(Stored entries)
________________________
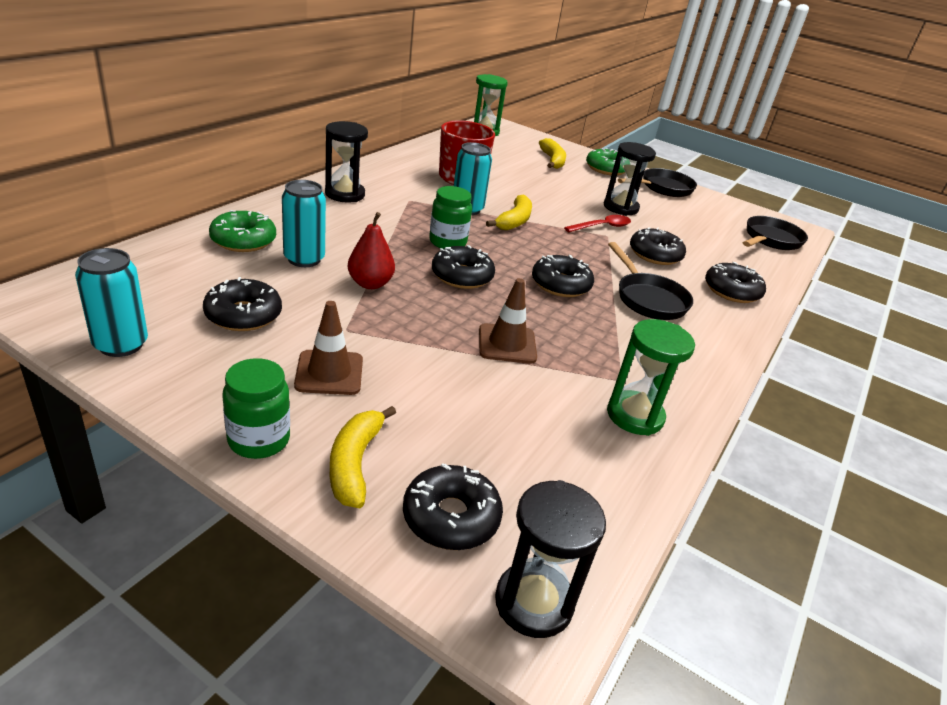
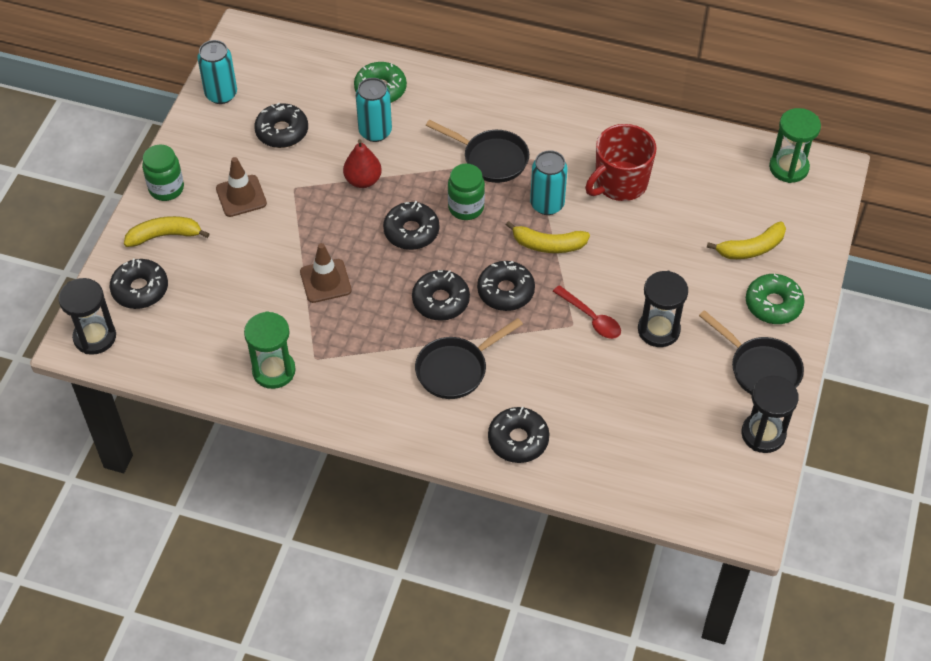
camera: 80 degrees right, 20 degrees up
(345, 194) = (509, 113): black hourglass -> black hourglass (763, 434)
(655, 254) = (556, 370): black donut -> black donut (505, 291)
(770, 240) = (683, 485): black pan -> black pan (491, 159)

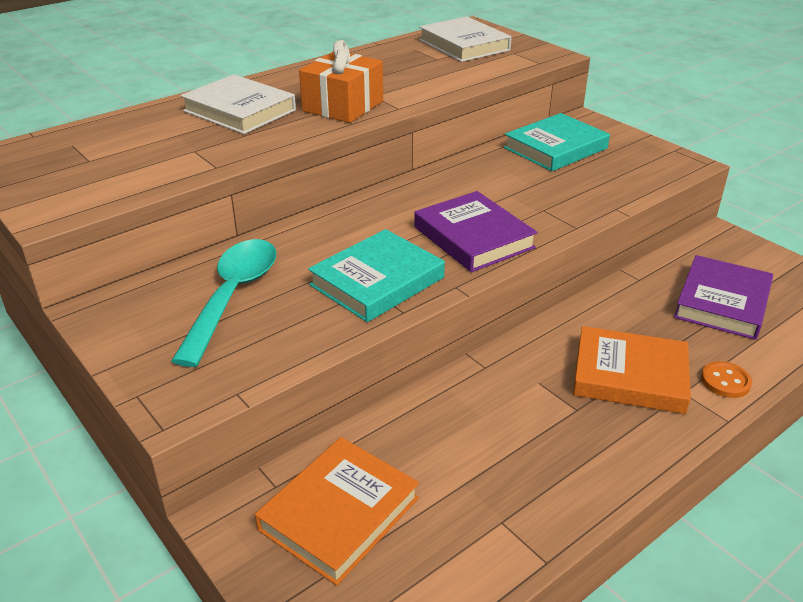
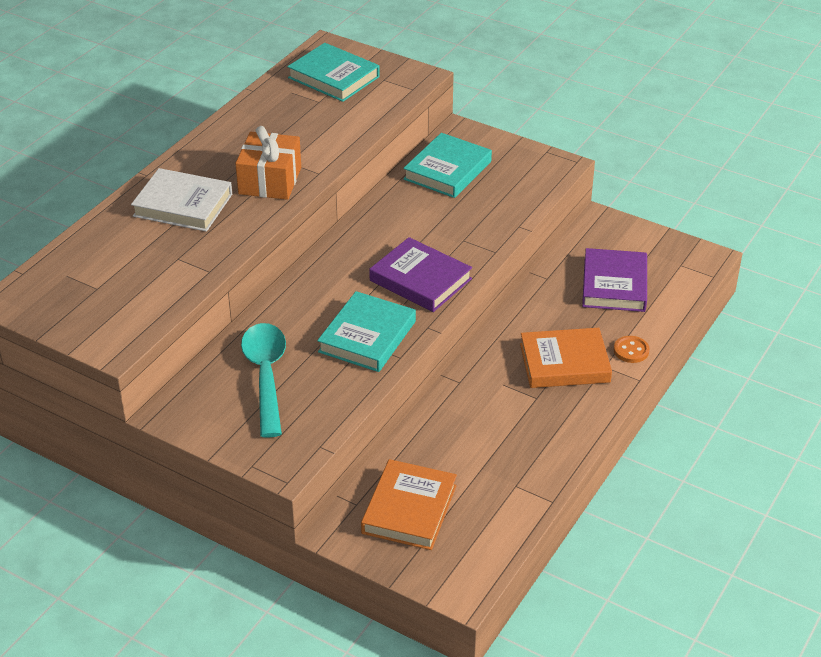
camera: 20 degrees left, 5 degrees up
(464, 45) = (334, 77): white book -> turquoise book

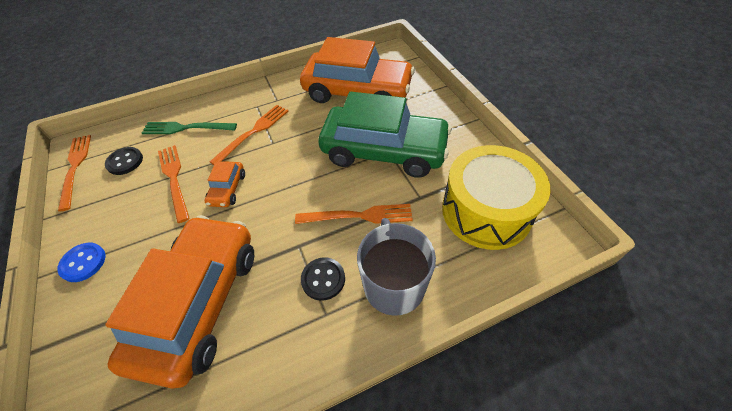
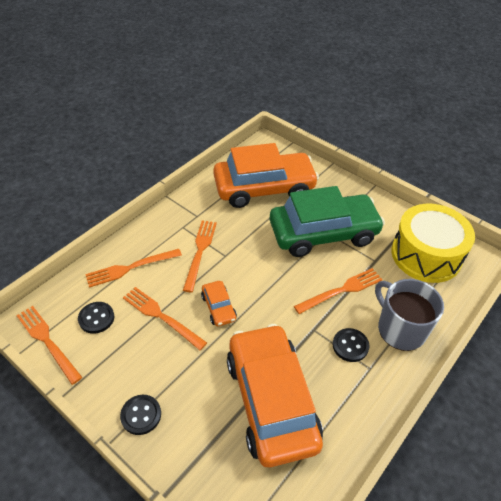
camera: 30 degrees left, 5 degrees down
(83, 263) = (141, 415): blue button -> black button
(186, 128) = (130, 268): green fork -> orange fork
________________________
> _THE PROBLEM_: Report every line of the entries that carries the word "camera".

> _RESULT_:
camera: 80 degrees right, 20 degrees up
camera: 20 degrees left, 5 degrees up
camera: 30 degrees left, 5 degrees down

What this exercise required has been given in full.